== Given information ==
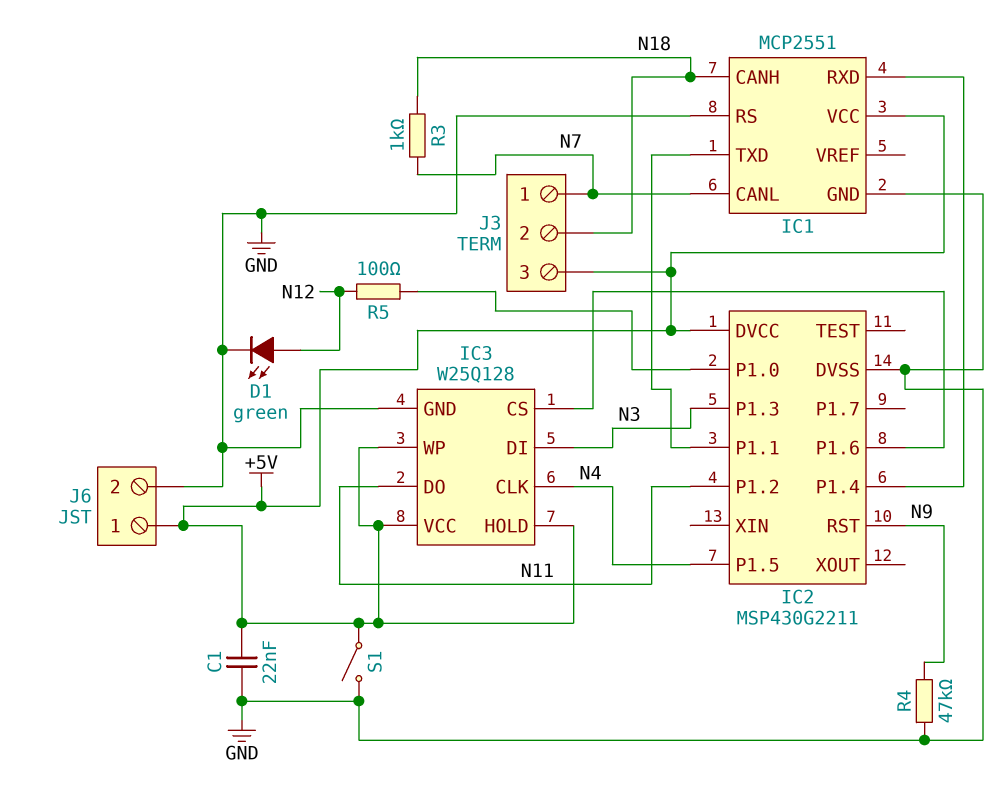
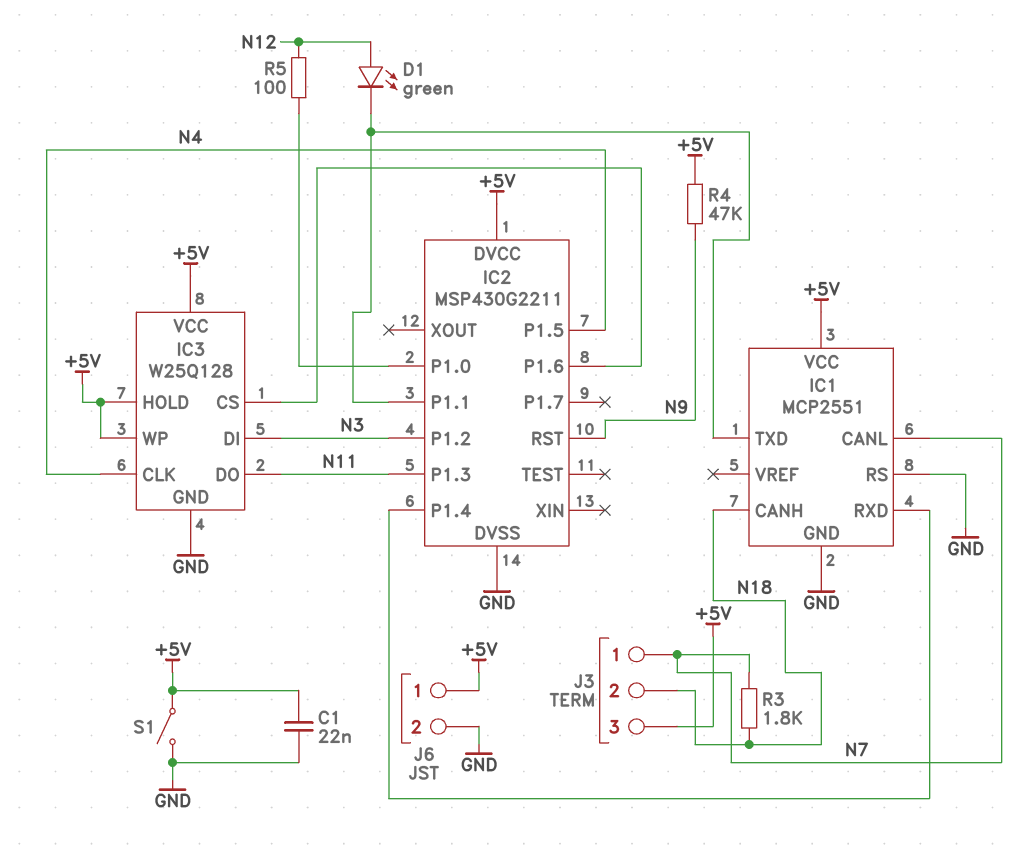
D1: LED green (A N12, K GND) -> LED green (A N12, K IC1/TXD)
IC2 pin P1.2: N11 -> N3
IC2 pin P1.3: N3 -> N11
R3: 1k (N7, N18) -> 1.8k (N7, N18)
R4: 47k (GND, N9) -> 47k (+5V, N9)

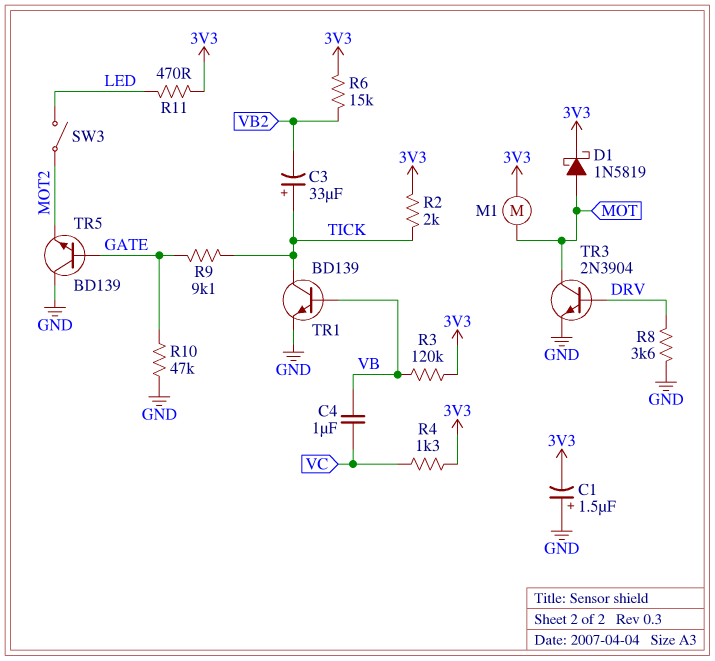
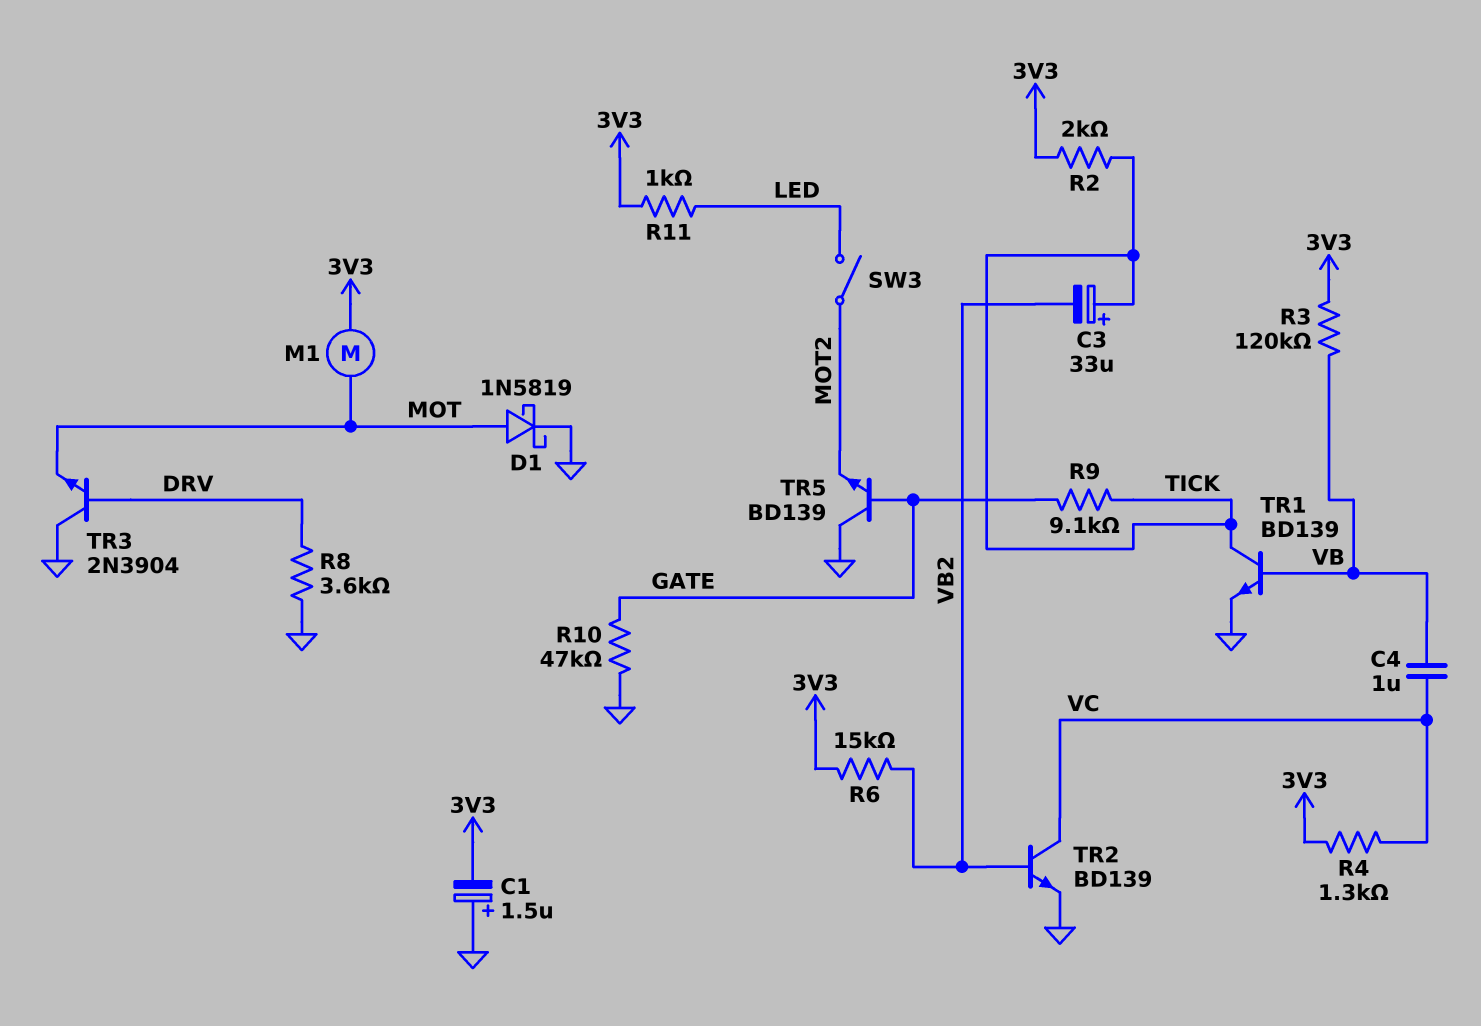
D1: schottky 1N5819 (A MOT, K 3V3) -> schottky 1N5819 (A MOT, K GND)
R11: 470 (3V3, LED) -> 1k (3V3, LED)
TR2: none -> NPN BD139 (B VB2, C VC, E GND)
TR3: NPN 2N3904 (B DRV, C MOT, E GND) -> NPN 2N3904 (B DRV, C GND, E MOT)

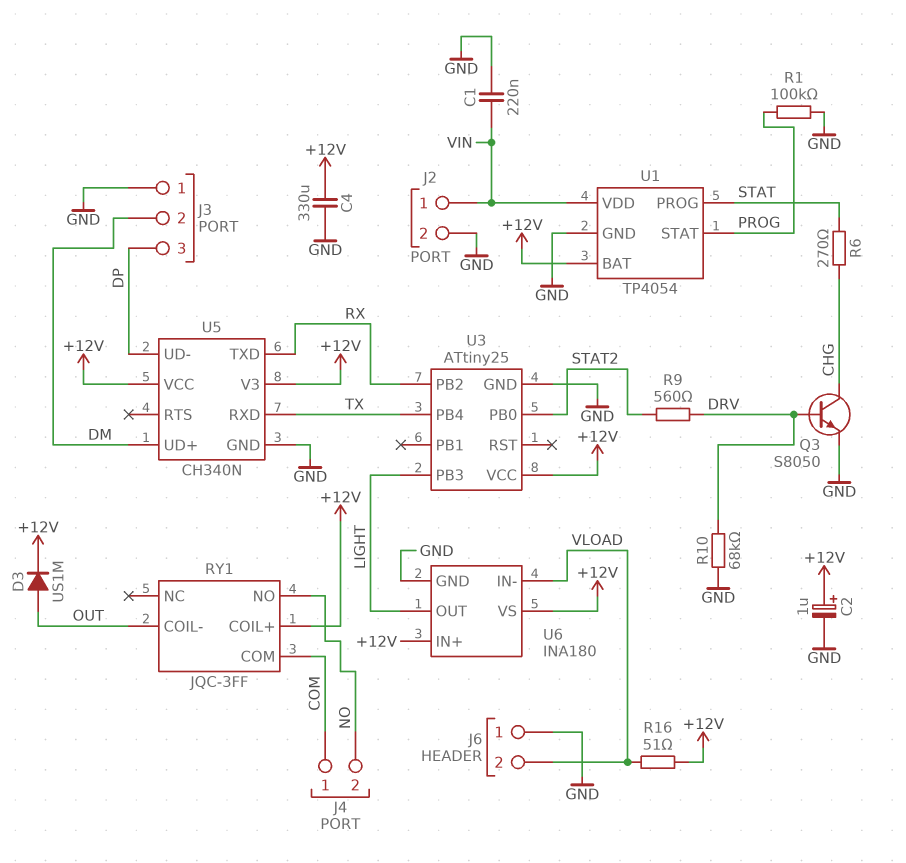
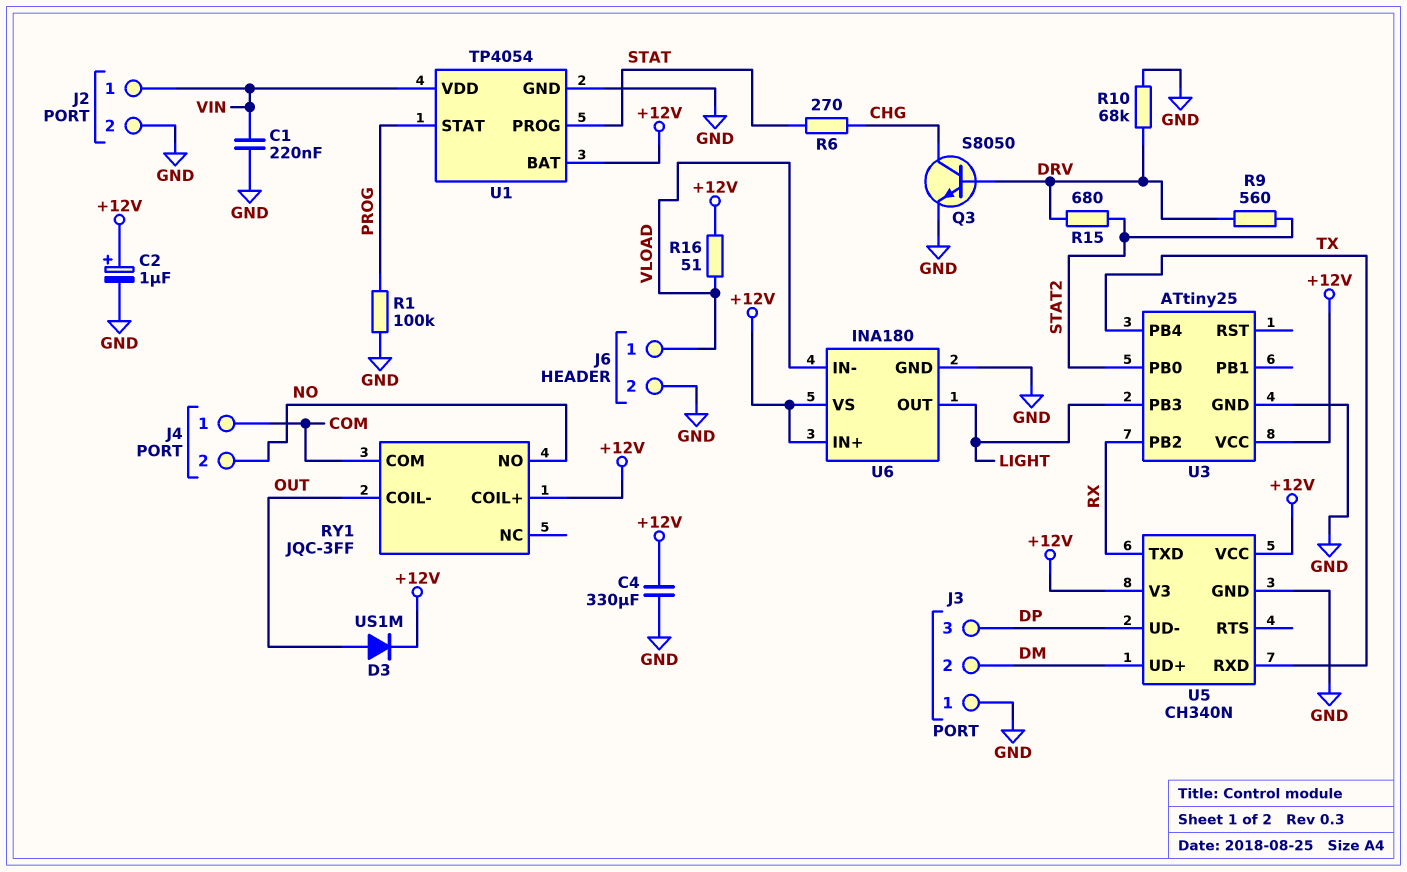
J6 pin 1: GND -> VLOAD
J6 pin 2: VLOAD -> GND
R15: none -> 680 (DRV, STAT2)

== Exercise goal ==
Look through the material and say how many lines hold "none". Give the number only.

== Problem solution ==
2